| Aim of the task |
Please return each entry that follows exactly as written, and keep the pictures out.

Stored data
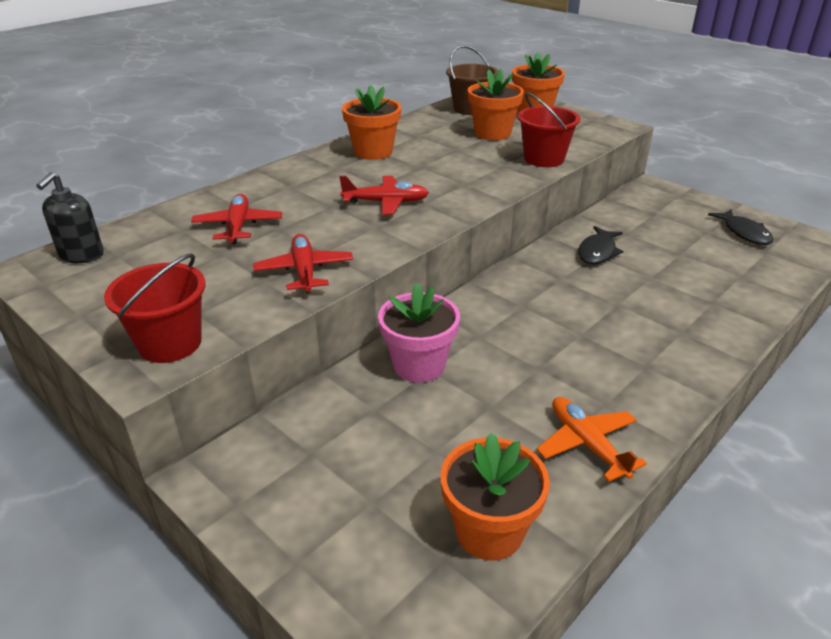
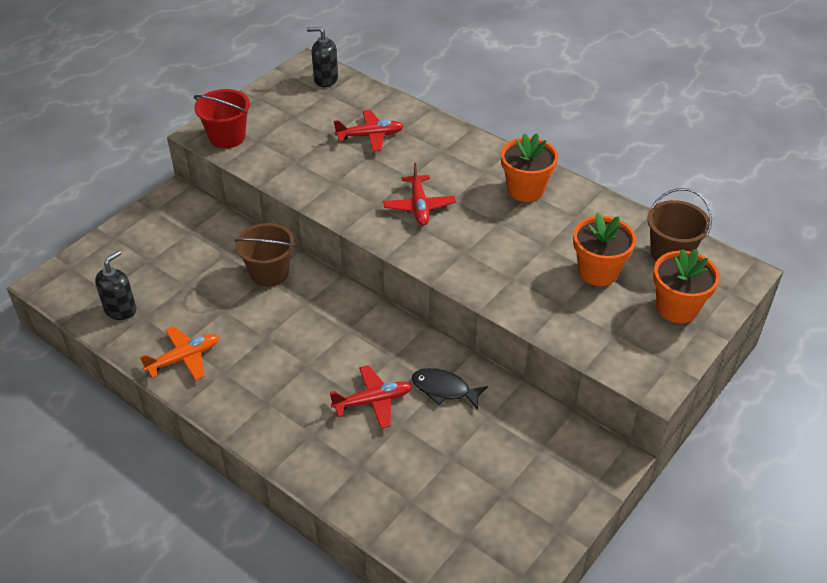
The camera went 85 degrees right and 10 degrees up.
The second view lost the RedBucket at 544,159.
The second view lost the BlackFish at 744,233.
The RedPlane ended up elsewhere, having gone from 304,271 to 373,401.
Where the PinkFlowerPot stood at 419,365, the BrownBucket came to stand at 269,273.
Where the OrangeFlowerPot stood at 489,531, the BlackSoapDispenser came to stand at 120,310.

| Task solution |
The camera went 85 degrees right and 10 degrees up.
The second view lost the RedBucket at 544,159.
The second view lost the BlackFish at 744,233.
The RedPlane ended up elsewhere, having gone from 304,271 to 373,401.
Where the PinkFlowerPot stood at 419,365, the BrownBucket came to stand at 269,273.
Where the OrangeFlowerPot stood at 489,531, the BlackSoapDispenser came to stand at 120,310.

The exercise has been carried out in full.